Problem requirements:
Your answer should consist of the lines below that hold the word "XNOR".

Supplied records: Begin

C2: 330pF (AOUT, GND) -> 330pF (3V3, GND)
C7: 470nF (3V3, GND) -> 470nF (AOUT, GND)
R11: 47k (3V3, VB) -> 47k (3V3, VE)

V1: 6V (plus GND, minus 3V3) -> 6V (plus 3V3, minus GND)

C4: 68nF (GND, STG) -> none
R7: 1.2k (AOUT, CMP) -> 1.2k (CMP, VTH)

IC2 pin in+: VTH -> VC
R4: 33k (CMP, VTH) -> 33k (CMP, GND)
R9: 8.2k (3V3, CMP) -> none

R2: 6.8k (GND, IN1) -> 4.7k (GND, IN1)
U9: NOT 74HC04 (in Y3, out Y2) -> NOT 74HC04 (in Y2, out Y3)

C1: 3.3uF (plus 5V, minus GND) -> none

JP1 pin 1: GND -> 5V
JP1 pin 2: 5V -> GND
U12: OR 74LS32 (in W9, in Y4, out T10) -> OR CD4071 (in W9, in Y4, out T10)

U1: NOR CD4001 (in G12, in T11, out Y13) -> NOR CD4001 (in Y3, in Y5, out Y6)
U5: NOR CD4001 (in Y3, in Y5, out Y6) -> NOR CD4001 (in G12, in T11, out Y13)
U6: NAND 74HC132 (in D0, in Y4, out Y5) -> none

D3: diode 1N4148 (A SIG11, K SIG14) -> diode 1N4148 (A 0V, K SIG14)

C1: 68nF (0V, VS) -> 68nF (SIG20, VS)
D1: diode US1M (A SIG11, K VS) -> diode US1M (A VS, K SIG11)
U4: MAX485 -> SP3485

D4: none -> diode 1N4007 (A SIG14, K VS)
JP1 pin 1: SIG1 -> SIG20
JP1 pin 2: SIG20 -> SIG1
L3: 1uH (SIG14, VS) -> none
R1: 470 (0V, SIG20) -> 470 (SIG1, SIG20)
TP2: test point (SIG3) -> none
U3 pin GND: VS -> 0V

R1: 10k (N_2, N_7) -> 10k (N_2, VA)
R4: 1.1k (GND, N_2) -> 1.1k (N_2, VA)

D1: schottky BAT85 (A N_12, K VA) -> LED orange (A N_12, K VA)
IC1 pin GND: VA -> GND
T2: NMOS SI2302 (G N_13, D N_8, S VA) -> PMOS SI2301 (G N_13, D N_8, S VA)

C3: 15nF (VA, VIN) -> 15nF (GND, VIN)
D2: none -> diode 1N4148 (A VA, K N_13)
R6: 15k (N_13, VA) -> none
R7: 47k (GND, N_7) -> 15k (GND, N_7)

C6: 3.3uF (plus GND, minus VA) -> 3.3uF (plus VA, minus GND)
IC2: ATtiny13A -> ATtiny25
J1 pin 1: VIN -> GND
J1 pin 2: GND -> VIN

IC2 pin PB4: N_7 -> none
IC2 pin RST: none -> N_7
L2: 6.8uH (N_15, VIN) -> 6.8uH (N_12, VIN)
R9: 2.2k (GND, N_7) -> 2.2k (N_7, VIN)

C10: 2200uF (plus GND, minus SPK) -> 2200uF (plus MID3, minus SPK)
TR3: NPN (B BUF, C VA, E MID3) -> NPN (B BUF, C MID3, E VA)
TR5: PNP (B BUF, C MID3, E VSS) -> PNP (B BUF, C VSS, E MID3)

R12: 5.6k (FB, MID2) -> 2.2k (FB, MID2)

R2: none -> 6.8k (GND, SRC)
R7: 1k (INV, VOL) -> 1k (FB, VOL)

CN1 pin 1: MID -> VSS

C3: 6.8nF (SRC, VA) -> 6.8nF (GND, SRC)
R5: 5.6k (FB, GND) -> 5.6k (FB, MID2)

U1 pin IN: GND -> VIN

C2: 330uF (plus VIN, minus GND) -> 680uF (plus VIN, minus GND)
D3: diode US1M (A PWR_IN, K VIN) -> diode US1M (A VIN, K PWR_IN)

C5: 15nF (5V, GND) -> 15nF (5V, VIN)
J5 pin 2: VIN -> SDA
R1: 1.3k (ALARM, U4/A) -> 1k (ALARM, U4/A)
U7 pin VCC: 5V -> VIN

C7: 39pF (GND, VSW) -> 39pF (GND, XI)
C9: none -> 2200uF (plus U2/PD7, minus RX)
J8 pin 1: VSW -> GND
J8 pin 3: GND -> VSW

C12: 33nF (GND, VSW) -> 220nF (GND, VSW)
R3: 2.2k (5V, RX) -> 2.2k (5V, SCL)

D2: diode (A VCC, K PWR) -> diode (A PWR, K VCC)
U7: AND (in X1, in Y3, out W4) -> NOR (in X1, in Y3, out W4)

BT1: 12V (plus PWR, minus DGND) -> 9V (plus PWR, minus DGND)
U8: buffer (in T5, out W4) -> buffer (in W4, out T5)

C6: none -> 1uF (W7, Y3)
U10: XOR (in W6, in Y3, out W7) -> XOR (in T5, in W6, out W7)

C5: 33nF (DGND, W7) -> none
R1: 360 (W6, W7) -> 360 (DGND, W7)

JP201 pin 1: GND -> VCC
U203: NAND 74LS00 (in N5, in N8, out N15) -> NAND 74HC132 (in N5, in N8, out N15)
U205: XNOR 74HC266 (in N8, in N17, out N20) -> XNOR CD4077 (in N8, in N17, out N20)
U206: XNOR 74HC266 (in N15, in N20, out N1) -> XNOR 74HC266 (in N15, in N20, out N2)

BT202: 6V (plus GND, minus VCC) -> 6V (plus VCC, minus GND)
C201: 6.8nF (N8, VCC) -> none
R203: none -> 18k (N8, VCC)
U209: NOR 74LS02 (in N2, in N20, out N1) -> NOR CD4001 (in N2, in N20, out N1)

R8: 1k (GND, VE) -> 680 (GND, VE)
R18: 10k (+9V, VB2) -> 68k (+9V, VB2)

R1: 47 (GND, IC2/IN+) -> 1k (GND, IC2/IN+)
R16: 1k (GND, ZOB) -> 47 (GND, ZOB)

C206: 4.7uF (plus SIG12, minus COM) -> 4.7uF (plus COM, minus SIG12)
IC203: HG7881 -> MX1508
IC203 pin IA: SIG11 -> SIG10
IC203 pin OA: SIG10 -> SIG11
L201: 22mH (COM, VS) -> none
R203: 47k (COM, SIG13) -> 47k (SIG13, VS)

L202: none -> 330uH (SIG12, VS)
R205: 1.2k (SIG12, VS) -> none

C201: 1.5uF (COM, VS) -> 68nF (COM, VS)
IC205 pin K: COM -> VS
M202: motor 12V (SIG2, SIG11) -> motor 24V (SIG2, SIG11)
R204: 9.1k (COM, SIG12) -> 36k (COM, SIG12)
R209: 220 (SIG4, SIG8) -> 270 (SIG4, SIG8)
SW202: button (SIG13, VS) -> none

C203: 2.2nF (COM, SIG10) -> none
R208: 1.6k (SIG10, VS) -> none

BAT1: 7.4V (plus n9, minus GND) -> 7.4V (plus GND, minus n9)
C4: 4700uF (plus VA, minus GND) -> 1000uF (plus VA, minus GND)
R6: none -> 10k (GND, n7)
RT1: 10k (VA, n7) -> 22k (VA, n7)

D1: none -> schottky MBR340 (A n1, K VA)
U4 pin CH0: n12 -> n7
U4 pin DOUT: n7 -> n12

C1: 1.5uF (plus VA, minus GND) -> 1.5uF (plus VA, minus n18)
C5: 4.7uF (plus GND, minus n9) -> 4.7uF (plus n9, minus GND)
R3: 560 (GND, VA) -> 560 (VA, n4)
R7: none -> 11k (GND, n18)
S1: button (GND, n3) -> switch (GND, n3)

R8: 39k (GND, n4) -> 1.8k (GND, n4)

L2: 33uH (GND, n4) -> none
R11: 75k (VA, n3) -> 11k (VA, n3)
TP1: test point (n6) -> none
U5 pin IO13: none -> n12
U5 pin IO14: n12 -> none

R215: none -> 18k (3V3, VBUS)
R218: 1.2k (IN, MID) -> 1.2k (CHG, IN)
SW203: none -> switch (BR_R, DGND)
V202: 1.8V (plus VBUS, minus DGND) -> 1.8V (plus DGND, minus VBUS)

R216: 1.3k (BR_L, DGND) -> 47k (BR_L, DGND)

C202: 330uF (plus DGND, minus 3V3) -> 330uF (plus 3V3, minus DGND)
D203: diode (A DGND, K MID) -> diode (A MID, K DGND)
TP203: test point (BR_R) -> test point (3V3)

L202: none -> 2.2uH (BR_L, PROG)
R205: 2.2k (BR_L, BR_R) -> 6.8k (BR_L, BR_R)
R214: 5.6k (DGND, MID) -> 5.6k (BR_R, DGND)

Supplied records: End

Result of the task:
U205: XNOR 74HC266 (in N8, in N17, out N20) -> XNOR CD4077 (in N8, in N17, out N20)
U206: XNOR 74HC266 (in N15, in N20, out N1) -> XNOR 74HC266 (in N15, in N20, out N2)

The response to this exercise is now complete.